• Information shown
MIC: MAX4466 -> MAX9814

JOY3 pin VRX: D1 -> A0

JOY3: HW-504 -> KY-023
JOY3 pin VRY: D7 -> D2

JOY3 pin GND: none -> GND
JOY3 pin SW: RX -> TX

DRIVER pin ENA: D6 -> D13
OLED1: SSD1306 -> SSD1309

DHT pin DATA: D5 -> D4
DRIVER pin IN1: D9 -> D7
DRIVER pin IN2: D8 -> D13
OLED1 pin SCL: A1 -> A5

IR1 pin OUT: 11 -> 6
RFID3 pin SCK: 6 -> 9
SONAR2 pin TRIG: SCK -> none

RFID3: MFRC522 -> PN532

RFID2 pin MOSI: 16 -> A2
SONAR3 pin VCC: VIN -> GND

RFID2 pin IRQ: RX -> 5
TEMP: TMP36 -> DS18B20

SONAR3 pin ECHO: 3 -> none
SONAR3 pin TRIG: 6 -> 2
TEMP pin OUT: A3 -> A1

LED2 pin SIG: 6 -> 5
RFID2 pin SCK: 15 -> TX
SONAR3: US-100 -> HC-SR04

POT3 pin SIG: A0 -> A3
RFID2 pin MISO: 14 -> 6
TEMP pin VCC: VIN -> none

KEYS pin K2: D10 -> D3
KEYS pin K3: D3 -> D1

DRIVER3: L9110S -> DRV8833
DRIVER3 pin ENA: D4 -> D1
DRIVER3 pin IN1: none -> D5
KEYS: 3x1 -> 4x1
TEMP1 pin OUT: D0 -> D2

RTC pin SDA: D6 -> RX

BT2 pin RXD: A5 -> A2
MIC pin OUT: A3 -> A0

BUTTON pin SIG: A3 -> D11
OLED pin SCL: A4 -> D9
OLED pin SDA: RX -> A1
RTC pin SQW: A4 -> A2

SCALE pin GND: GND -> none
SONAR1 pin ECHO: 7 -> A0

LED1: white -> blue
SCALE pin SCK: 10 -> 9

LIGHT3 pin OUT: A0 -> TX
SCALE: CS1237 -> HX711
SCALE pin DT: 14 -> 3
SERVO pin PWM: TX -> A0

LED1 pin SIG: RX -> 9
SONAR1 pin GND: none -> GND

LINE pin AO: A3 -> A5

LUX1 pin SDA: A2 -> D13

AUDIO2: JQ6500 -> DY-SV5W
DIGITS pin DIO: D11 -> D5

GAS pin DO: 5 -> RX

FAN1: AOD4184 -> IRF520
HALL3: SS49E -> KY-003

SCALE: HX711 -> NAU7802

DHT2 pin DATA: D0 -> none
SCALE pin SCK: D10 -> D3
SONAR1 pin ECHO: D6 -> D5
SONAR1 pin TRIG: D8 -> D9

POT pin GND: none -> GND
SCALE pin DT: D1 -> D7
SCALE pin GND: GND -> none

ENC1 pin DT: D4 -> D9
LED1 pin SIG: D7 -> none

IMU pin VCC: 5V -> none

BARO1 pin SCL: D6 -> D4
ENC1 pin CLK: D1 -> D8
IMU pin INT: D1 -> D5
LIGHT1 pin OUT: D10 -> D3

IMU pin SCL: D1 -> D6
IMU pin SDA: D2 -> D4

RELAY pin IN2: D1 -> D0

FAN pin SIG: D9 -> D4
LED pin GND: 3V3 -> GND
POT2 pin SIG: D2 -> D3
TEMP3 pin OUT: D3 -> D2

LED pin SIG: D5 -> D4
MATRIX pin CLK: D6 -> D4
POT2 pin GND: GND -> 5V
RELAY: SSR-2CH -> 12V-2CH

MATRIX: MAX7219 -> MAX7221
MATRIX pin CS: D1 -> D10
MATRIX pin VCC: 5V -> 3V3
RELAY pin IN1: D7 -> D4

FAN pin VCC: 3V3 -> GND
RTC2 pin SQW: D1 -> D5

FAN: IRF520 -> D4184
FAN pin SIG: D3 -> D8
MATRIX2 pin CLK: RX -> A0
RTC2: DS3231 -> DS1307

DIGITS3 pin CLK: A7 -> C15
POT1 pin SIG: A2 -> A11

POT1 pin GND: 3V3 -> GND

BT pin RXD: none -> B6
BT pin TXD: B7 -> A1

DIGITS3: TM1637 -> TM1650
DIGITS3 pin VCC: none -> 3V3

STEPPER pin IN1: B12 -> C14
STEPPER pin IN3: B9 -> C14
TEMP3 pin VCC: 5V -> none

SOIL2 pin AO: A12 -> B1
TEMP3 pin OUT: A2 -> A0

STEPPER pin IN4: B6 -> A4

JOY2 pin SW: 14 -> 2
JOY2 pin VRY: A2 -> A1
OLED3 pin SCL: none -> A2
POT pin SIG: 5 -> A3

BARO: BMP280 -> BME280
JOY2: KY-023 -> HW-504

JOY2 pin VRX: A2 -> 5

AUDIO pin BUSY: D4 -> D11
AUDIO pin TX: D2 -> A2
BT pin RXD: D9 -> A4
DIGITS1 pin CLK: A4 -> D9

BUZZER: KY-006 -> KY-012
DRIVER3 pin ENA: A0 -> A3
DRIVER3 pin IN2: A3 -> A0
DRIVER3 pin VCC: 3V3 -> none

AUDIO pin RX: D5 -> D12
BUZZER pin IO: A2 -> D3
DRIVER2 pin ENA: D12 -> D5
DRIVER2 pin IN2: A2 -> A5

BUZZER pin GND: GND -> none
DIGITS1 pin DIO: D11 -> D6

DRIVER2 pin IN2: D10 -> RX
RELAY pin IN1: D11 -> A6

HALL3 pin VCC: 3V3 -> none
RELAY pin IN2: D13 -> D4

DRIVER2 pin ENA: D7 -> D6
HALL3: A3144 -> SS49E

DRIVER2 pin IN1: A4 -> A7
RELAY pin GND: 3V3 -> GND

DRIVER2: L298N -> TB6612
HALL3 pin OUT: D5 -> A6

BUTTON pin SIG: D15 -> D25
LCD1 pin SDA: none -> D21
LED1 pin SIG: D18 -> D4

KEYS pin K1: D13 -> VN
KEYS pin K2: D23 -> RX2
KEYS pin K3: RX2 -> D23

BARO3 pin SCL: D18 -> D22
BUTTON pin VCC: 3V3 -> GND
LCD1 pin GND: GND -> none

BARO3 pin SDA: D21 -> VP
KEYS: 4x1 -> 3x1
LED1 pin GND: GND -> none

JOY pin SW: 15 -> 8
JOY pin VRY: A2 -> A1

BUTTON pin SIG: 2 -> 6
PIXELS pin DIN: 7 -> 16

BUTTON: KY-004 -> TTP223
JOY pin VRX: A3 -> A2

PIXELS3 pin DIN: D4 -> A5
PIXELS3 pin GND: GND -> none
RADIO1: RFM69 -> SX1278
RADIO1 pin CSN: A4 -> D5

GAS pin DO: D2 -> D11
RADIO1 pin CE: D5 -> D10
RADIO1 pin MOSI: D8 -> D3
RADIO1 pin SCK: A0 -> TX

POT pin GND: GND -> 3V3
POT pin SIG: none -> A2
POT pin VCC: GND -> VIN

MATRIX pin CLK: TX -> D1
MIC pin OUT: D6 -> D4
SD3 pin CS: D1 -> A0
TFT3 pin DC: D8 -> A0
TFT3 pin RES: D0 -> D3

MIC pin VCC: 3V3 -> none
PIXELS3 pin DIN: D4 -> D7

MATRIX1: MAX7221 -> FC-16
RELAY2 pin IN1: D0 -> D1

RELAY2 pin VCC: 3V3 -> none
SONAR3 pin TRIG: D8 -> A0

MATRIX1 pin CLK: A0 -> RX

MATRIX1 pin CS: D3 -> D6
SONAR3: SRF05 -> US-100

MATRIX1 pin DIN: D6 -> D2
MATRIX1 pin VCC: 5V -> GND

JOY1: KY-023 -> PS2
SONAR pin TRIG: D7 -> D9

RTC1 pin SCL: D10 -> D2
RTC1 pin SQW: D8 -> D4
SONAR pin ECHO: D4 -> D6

• What is being asked
Retype the complete listing verbatim.

• Exercise answer
MIC: MAX4466 -> MAX9814

JOY3 pin VRX: D1 -> A0

JOY3: HW-504 -> KY-023
JOY3 pin VRY: D7 -> D2

JOY3 pin GND: none -> GND
JOY3 pin SW: RX -> TX

DRIVER pin ENA: D6 -> D13
OLED1: SSD1306 -> SSD1309

DHT pin DATA: D5 -> D4
DRIVER pin IN1: D9 -> D7
DRIVER pin IN2: D8 -> D13
OLED1 pin SCL: A1 -> A5

IR1 pin OUT: 11 -> 6
RFID3 pin SCK: 6 -> 9
SONAR2 pin TRIG: SCK -> none

RFID3: MFRC522 -> PN532

RFID2 pin MOSI: 16 -> A2
SONAR3 pin VCC: VIN -> GND

RFID2 pin IRQ: RX -> 5
TEMP: TMP36 -> DS18B20

SONAR3 pin ECHO: 3 -> none
SONAR3 pin TRIG: 6 -> 2
TEMP pin OUT: A3 -> A1

LED2 pin SIG: 6 -> 5
RFID2 pin SCK: 15 -> TX
SONAR3: US-100 -> HC-SR04

POT3 pin SIG: A0 -> A3
RFID2 pin MISO: 14 -> 6
TEMP pin VCC: VIN -> none

KEYS pin K2: D10 -> D3
KEYS pin K3: D3 -> D1

DRIVER3: L9110S -> DRV8833
DRIVER3 pin ENA: D4 -> D1
DRIVER3 pin IN1: none -> D5
KEYS: 3x1 -> 4x1
TEMP1 pin OUT: D0 -> D2

RTC pin SDA: D6 -> RX

BT2 pin RXD: A5 -> A2
MIC pin OUT: A3 -> A0

BUTTON pin SIG: A3 -> D11
OLED pin SCL: A4 -> D9
OLED pin SDA: RX -> A1
RTC pin SQW: A4 -> A2

SCALE pin GND: GND -> none
SONAR1 pin ECHO: 7 -> A0

LED1: white -> blue
SCALE pin SCK: 10 -> 9

LIGHT3 pin OUT: A0 -> TX
SCALE: CS1237 -> HX711
SCALE pin DT: 14 -> 3
SERVO pin PWM: TX -> A0

LED1 pin SIG: RX -> 9
SONAR1 pin GND: none -> GND

LINE pin AO: A3 -> A5

LUX1 pin SDA: A2 -> D13

AUDIO2: JQ6500 -> DY-SV5W
DIGITS pin DIO: D11 -> D5

GAS pin DO: 5 -> RX

FAN1: AOD4184 -> IRF520
HALL3: SS49E -> KY-003

SCALE: HX711 -> NAU7802

DHT2 pin DATA: D0 -> none
SCALE pin SCK: D10 -> D3
SONAR1 pin ECHO: D6 -> D5
SONAR1 pin TRIG: D8 -> D9

POT pin GND: none -> GND
SCALE pin DT: D1 -> D7
SCALE pin GND: GND -> none

ENC1 pin DT: D4 -> D9
LED1 pin SIG: D7 -> none

IMU pin VCC: 5V -> none

BARO1 pin SCL: D6 -> D4
ENC1 pin CLK: D1 -> D8
IMU pin INT: D1 -> D5
LIGHT1 pin OUT: D10 -> D3

IMU pin SCL: D1 -> D6
IMU pin SDA: D2 -> D4

RELAY pin IN2: D1 -> D0

FAN pin SIG: D9 -> D4
LED pin GND: 3V3 -> GND
POT2 pin SIG: D2 -> D3
TEMP3 pin OUT: D3 -> D2

LED pin SIG: D5 -> D4
MATRIX pin CLK: D6 -> D4
POT2 pin GND: GND -> 5V
RELAY: SSR-2CH -> 12V-2CH

MATRIX: MAX7219 -> MAX7221
MATRIX pin CS: D1 -> D10
MATRIX pin VCC: 5V -> 3V3
RELAY pin IN1: D7 -> D4

FAN pin VCC: 3V3 -> GND
RTC2 pin SQW: D1 -> D5

FAN: IRF520 -> D4184
FAN pin SIG: D3 -> D8
MATRIX2 pin CLK: RX -> A0
RTC2: DS3231 -> DS1307

DIGITS3 pin CLK: A7 -> C15
POT1 pin SIG: A2 -> A11

POT1 pin GND: 3V3 -> GND

BT pin RXD: none -> B6
BT pin TXD: B7 -> A1

DIGITS3: TM1637 -> TM1650
DIGITS3 pin VCC: none -> 3V3

STEPPER pin IN1: B12 -> C14
STEPPER pin IN3: B9 -> C14
TEMP3 pin VCC: 5V -> none

SOIL2 pin AO: A12 -> B1
TEMP3 pin OUT: A2 -> A0

STEPPER pin IN4: B6 -> A4

JOY2 pin SW: 14 -> 2
JOY2 pin VRY: A2 -> A1
OLED3 pin SCL: none -> A2
POT pin SIG: 5 -> A3

BARO: BMP280 -> BME280
JOY2: KY-023 -> HW-504

JOY2 pin VRX: A2 -> 5

AUDIO pin BUSY: D4 -> D11
AUDIO pin TX: D2 -> A2
BT pin RXD: D9 -> A4
DIGITS1 pin CLK: A4 -> D9

BUZZER: KY-006 -> KY-012
DRIVER3 pin ENA: A0 -> A3
DRIVER3 pin IN2: A3 -> A0
DRIVER3 pin VCC: 3V3 -> none

AUDIO pin RX: D5 -> D12
BUZZER pin IO: A2 -> D3
DRIVER2 pin ENA: D12 -> D5
DRIVER2 pin IN2: A2 -> A5

BUZZER pin GND: GND -> none
DIGITS1 pin DIO: D11 -> D6

DRIVER2 pin IN2: D10 -> RX
RELAY pin IN1: D11 -> A6

HALL3 pin VCC: 3V3 -> none
RELAY pin IN2: D13 -> D4

DRIVER2 pin ENA: D7 -> D6
HALL3: A3144 -> SS49E

DRIVER2 pin IN1: A4 -> A7
RELAY pin GND: 3V3 -> GND

DRIVER2: L298N -> TB6612
HALL3 pin OUT: D5 -> A6

BUTTON pin SIG: D15 -> D25
LCD1 pin SDA: none -> D21
LED1 pin SIG: D18 -> D4

KEYS pin K1: D13 -> VN
KEYS pin K2: D23 -> RX2
KEYS pin K3: RX2 -> D23

BARO3 pin SCL: D18 -> D22
BUTTON pin VCC: 3V3 -> GND
LCD1 pin GND: GND -> none

BARO3 pin SDA: D21 -> VP
KEYS: 4x1 -> 3x1
LED1 pin GND: GND -> none

JOY pin SW: 15 -> 8
JOY pin VRY: A2 -> A1

BUTTON pin SIG: 2 -> 6
PIXELS pin DIN: 7 -> 16

BUTTON: KY-004 -> TTP223
JOY pin VRX: A3 -> A2

PIXELS3 pin DIN: D4 -> A5
PIXELS3 pin GND: GND -> none
RADIO1: RFM69 -> SX1278
RADIO1 pin CSN: A4 -> D5

GAS pin DO: D2 -> D11
RADIO1 pin CE: D5 -> D10
RADIO1 pin MOSI: D8 -> D3
RADIO1 pin SCK: A0 -> TX

POT pin GND: GND -> 3V3
POT pin SIG: none -> A2
POT pin VCC: GND -> VIN

MATRIX pin CLK: TX -> D1
MIC pin OUT: D6 -> D4
SD3 pin CS: D1 -> A0
TFT3 pin DC: D8 -> A0
TFT3 pin RES: D0 -> D3

MIC pin VCC: 3V3 -> none
PIXELS3 pin DIN: D4 -> D7

MATRIX1: MAX7221 -> FC-16
RELAY2 pin IN1: D0 -> D1

RELAY2 pin VCC: 3V3 -> none
SONAR3 pin TRIG: D8 -> A0

MATRIX1 pin CLK: A0 -> RX

MATRIX1 pin CS: D3 -> D6
SONAR3: SRF05 -> US-100

MATRIX1 pin DIN: D6 -> D2
MATRIX1 pin VCC: 5V -> GND

JOY1: KY-023 -> PS2
SONAR pin TRIG: D7 -> D9

RTC1 pin SCL: D10 -> D2
RTC1 pin SQW: D8 -> D4
SONAR pin ECHO: D4 -> D6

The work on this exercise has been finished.